● RECORDS SHOWN:
* * * * * * *
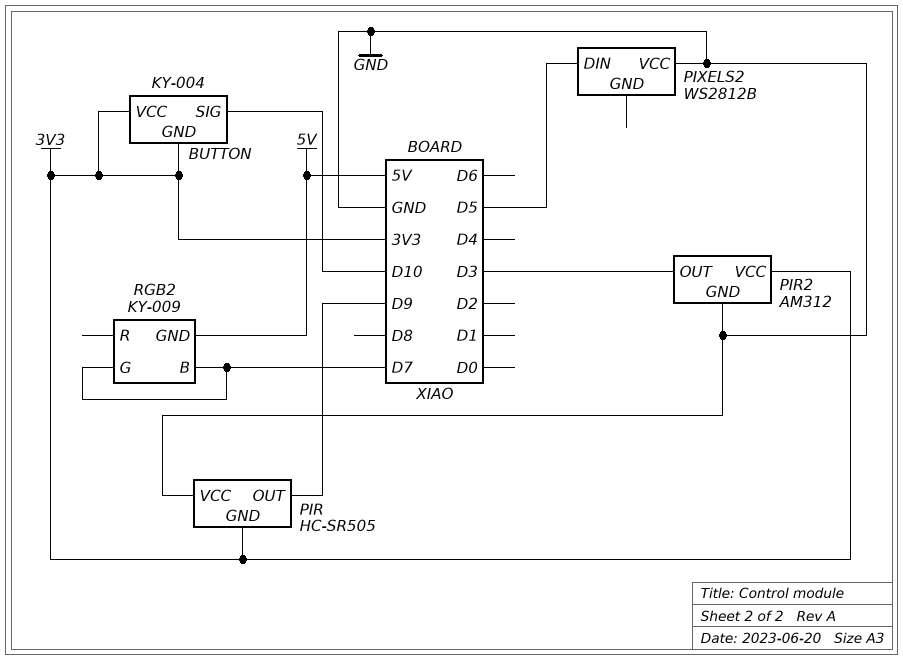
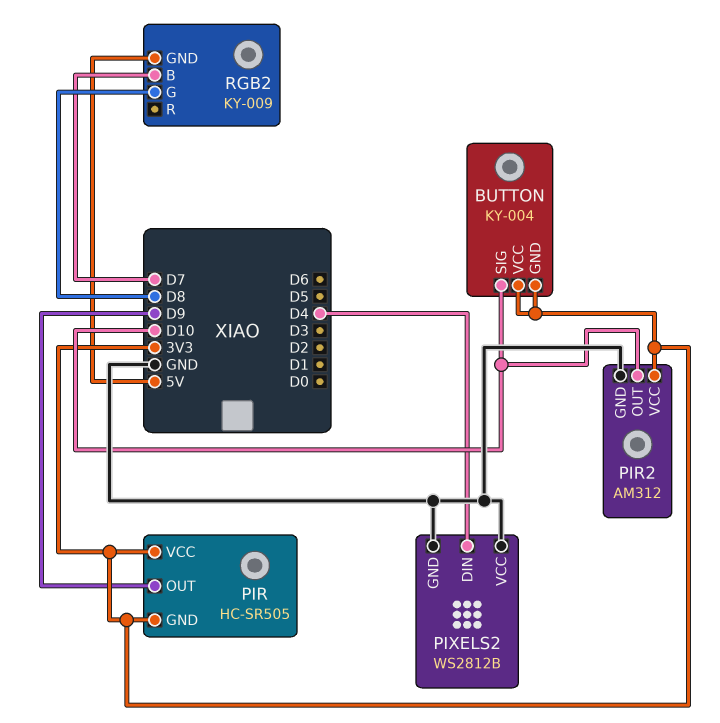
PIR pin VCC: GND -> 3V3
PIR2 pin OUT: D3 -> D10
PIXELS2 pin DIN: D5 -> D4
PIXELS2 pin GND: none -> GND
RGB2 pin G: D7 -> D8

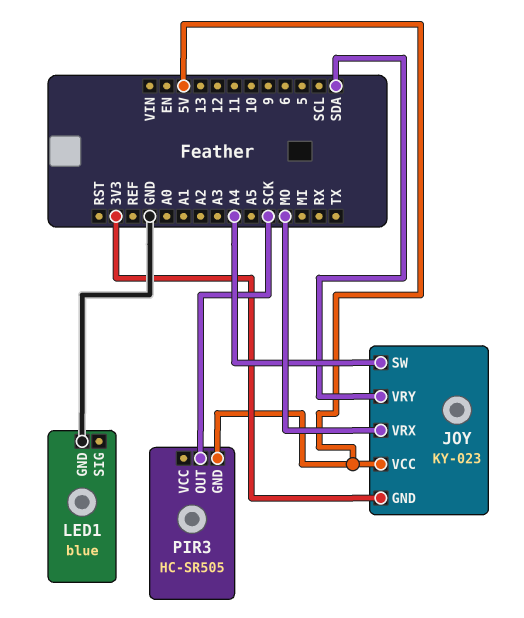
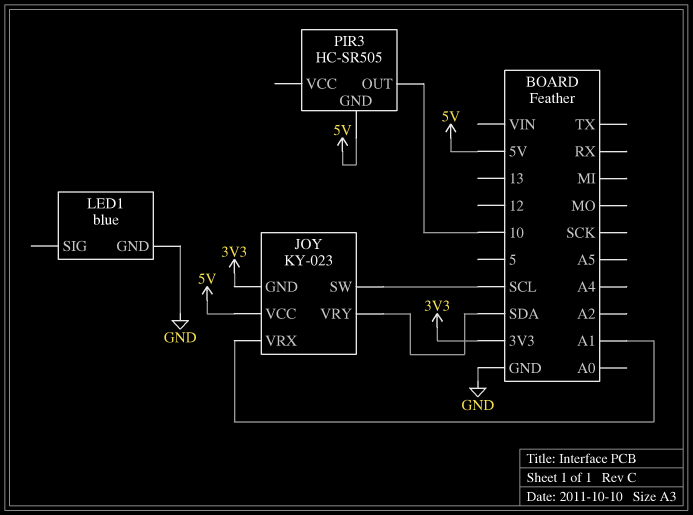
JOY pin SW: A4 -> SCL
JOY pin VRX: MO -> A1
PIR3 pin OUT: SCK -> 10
* * * * * * *
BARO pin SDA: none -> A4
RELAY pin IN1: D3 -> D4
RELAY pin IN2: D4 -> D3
* * * * * * *
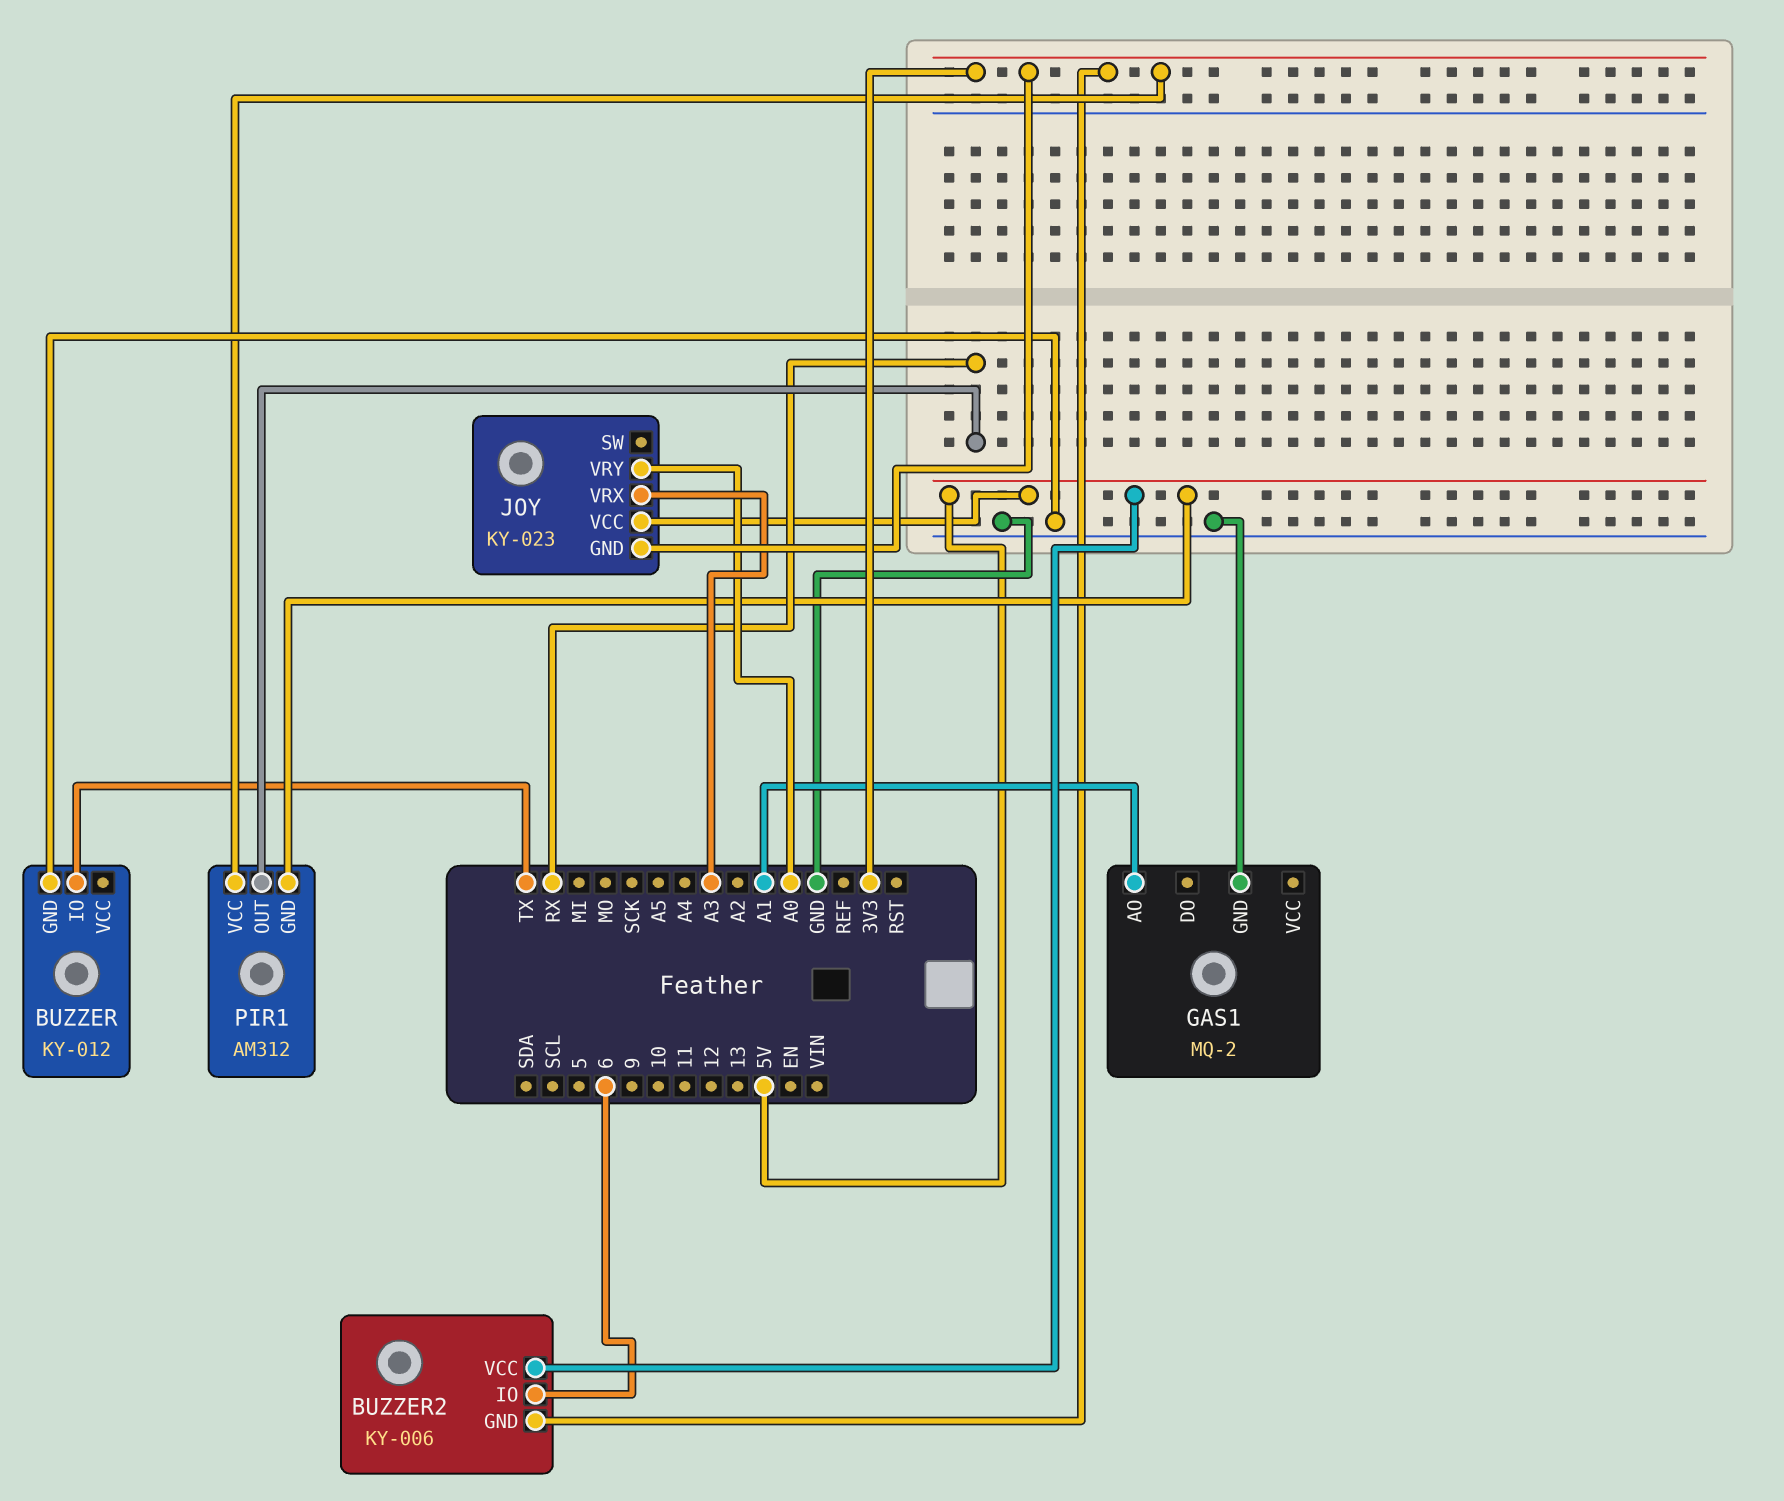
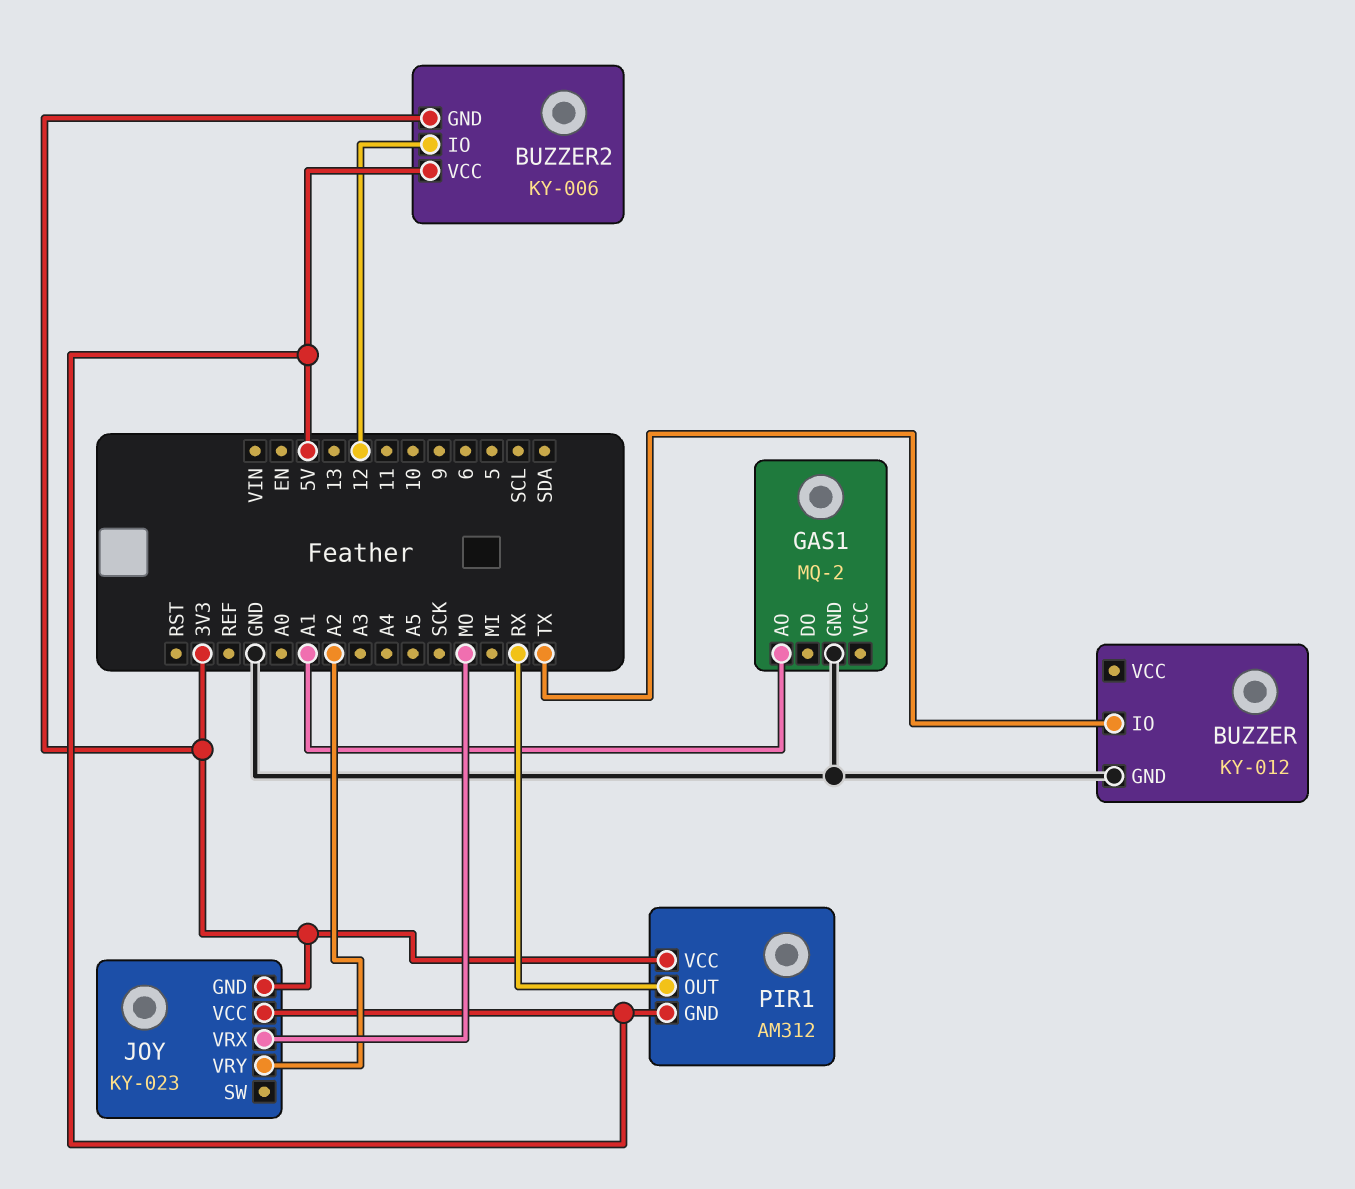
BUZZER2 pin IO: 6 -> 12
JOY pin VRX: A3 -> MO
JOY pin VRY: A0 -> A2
* * * * * * *
● ACTIVITY: Leaving out each picture, repeat exactly the lines above from the one that contains "PIR pin VCC: GND -> 3V3" through the one that contains "PIR3 pin OUT: SCK -> 10".

● YOUR RESPONSE:
PIR pin VCC: GND -> 3V3
PIR2 pin OUT: D3 -> D10
PIXELS2 pin DIN: D5 -> D4
PIXELS2 pin GND: none -> GND
RGB2 pin G: D7 -> D8

JOY pin SW: A4 -> SCL
JOY pin VRX: MO -> A1
PIR3 pin OUT: SCK -> 10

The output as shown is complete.